Raw data: Begin

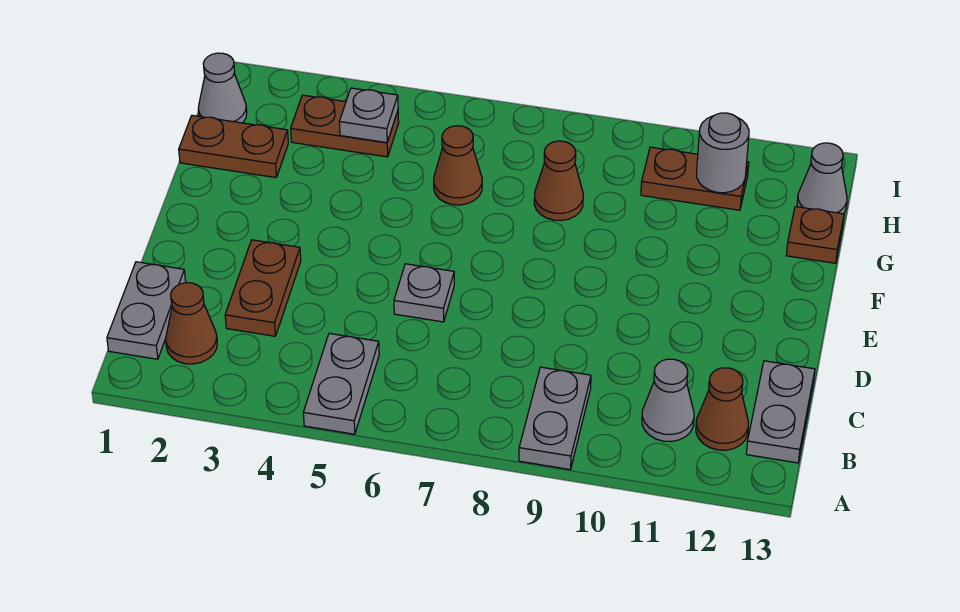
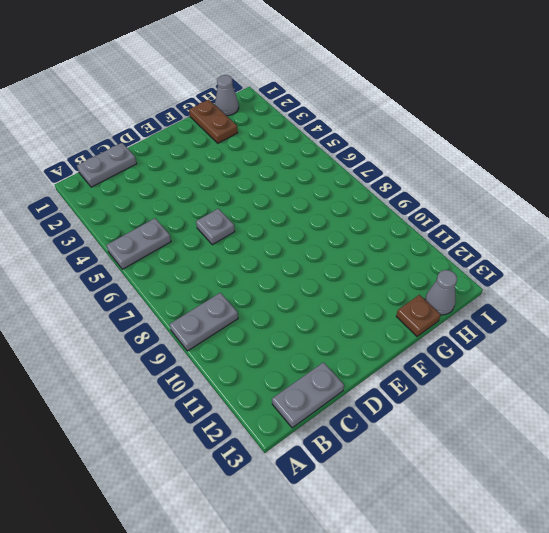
none -> brown cone B2 level 1
none -> grey cone B11 level 1
none -> brown cone B12 level 1

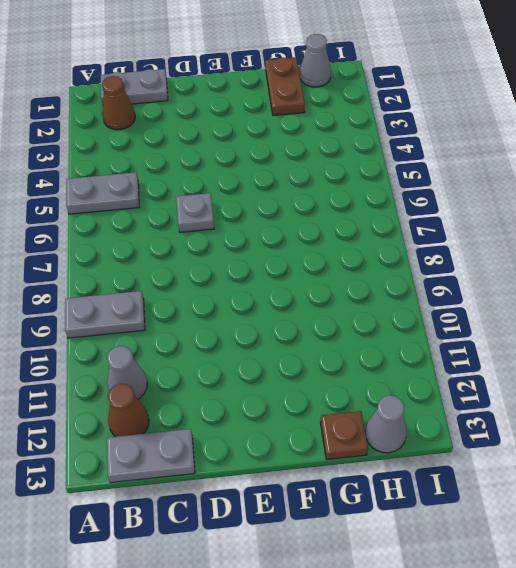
none -> brown plate C3:D3 level 1
none -> brown cone G6 level 1
none -> brown cone G8 level 1

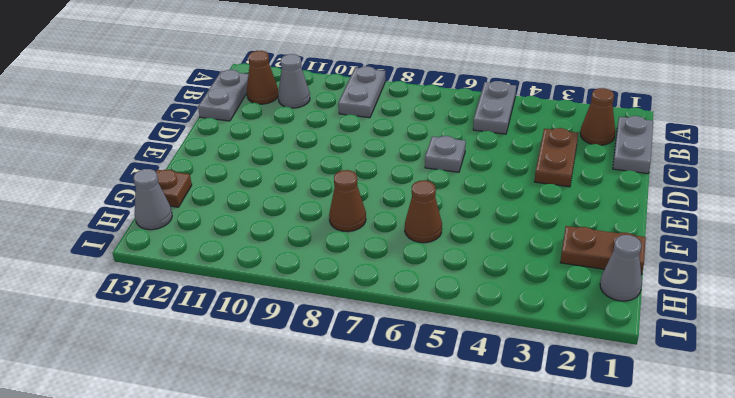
none -> brown plate H3:H4 level 1
none -> brown plate H10:H11 level 1
none -> grey plate H4 level 2

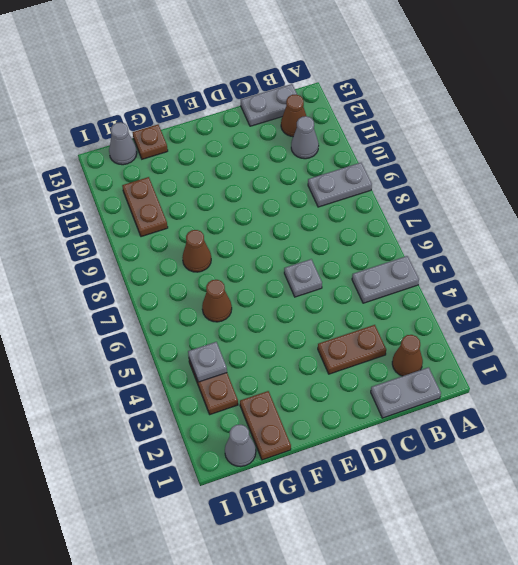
none -> grey round brick H11 level 2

Raw data: End

● **Activity**:
Total lines holding "grey" in the records: report this figure alone.

● **Exercise solution**:
3